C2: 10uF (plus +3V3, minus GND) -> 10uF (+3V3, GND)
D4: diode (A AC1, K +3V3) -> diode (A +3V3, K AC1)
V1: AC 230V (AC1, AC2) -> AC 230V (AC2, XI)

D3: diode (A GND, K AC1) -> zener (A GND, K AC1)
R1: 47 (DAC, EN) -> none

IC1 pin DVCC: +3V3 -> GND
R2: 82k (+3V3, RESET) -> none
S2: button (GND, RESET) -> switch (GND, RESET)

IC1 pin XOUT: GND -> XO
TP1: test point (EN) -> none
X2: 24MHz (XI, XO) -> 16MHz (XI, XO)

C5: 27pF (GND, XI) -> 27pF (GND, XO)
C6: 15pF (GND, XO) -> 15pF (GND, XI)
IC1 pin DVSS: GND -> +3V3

* * *

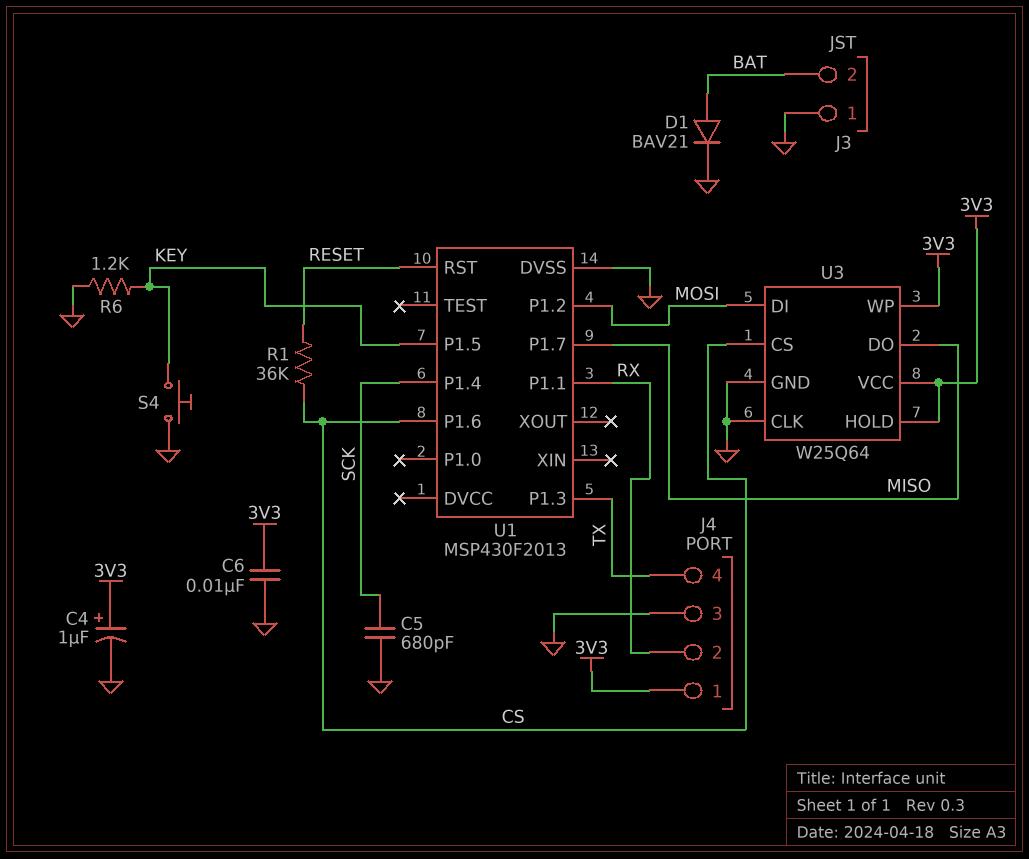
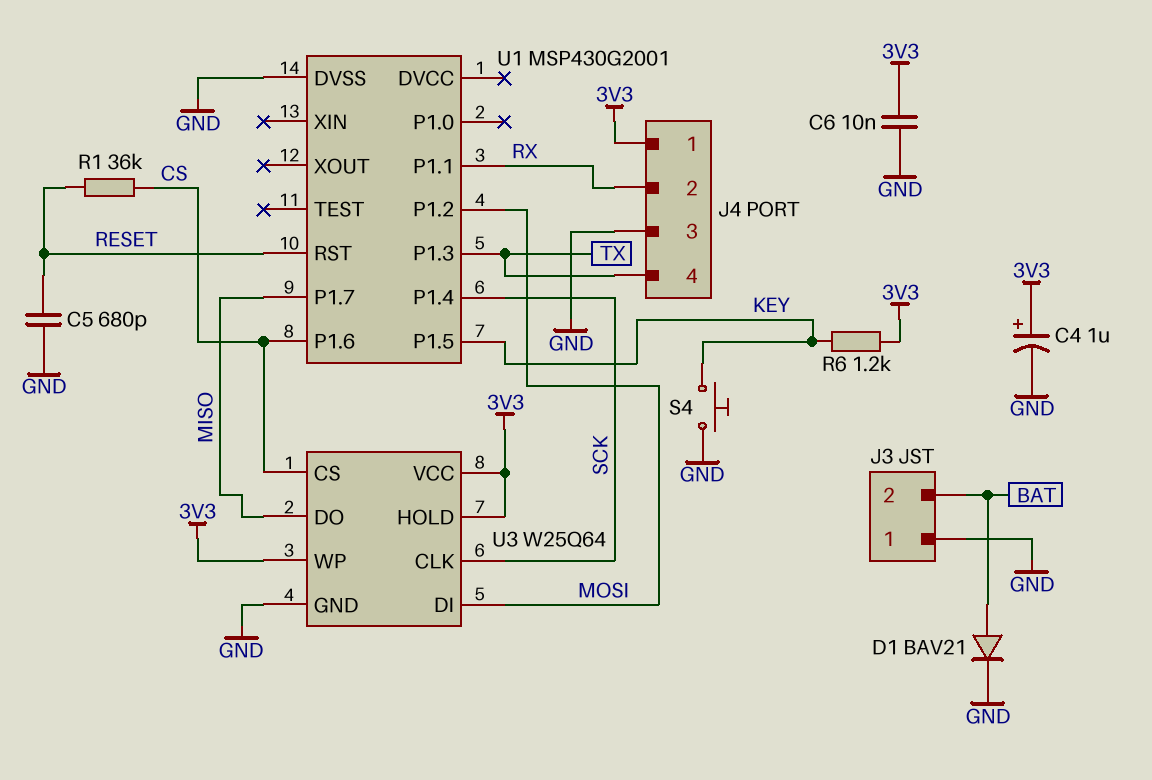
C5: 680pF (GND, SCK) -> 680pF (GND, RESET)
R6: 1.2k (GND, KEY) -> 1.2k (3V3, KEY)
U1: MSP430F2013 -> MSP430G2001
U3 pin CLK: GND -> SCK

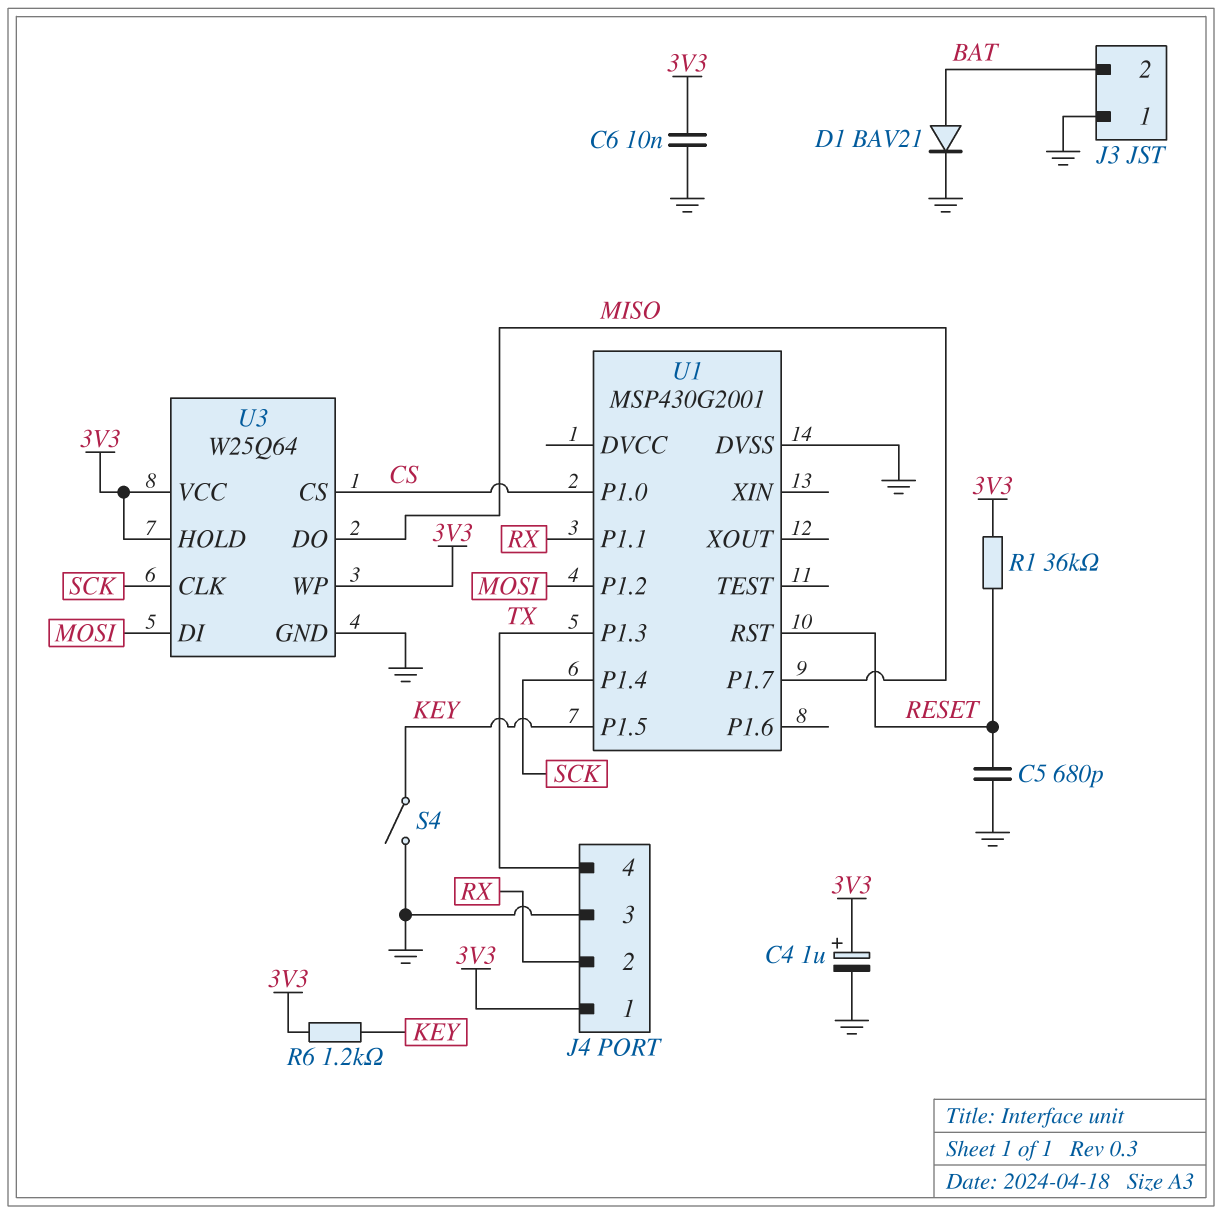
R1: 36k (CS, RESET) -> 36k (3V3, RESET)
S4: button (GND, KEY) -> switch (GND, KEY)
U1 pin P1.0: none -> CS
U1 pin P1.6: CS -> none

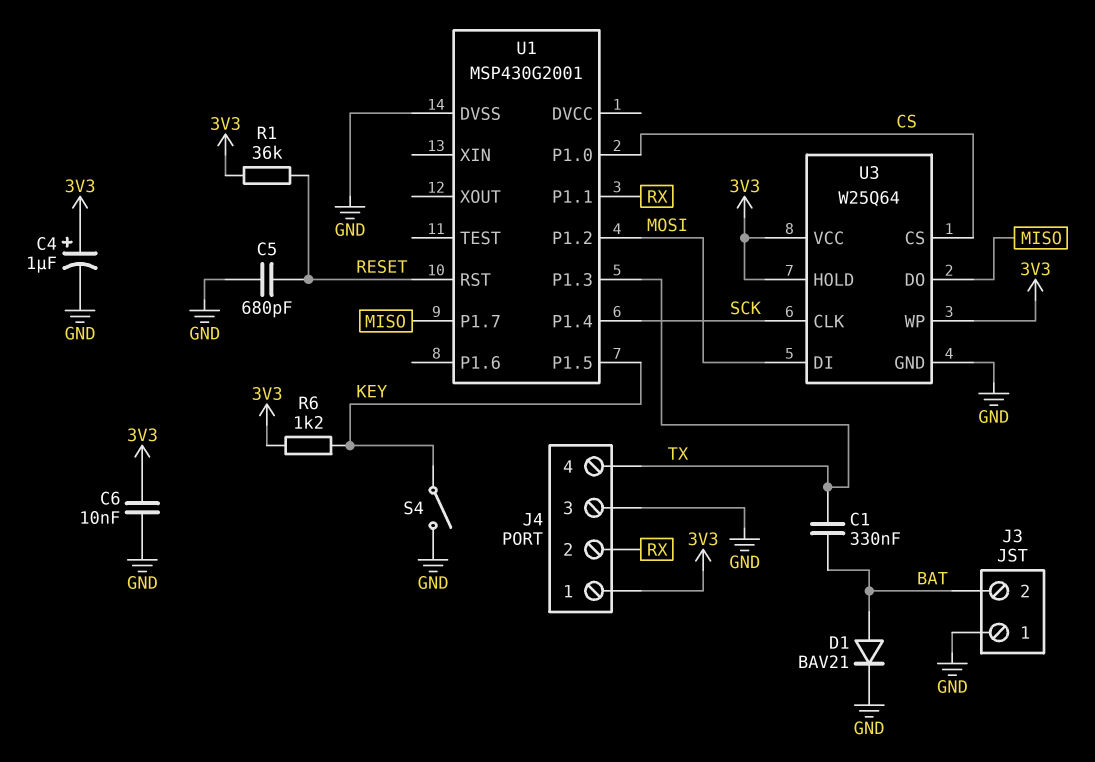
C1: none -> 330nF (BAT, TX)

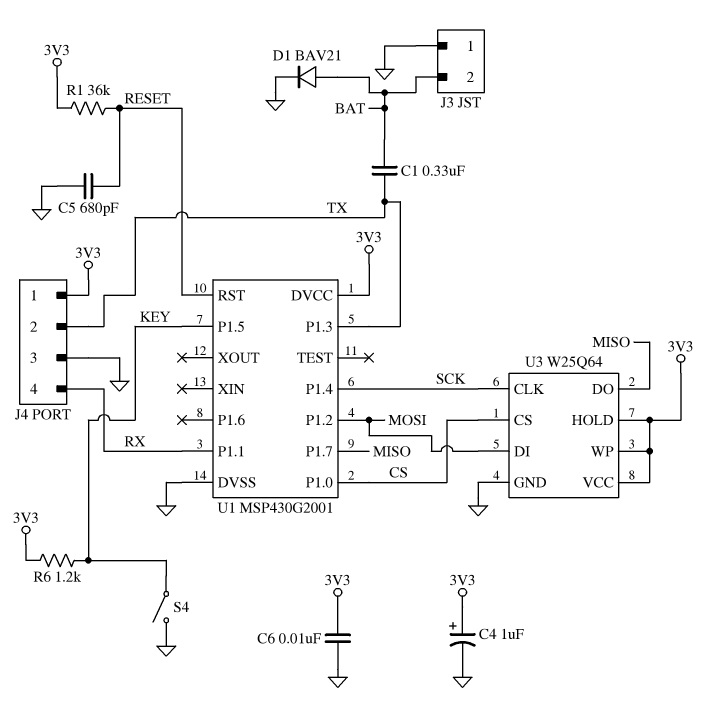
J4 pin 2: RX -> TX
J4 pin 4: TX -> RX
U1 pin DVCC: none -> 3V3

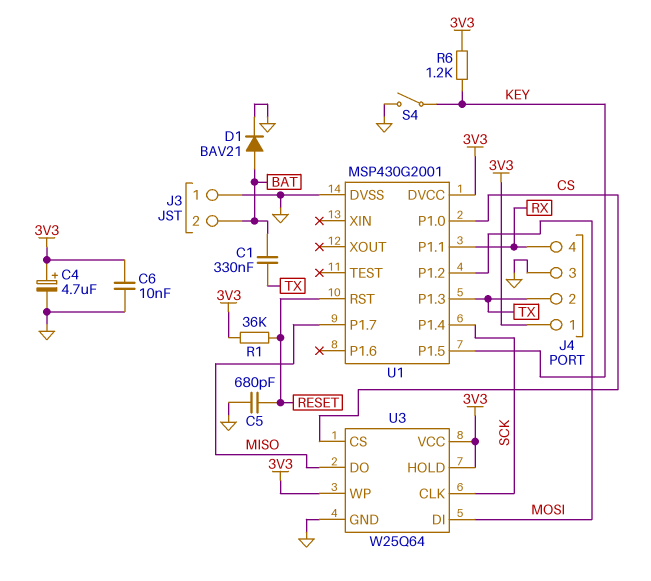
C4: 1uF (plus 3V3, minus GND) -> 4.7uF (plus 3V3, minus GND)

» ASSIGNMENT: Name the number of lines in the listing that contain the word "minus", and only that number.

» ANSWER TO THIS TASK: 2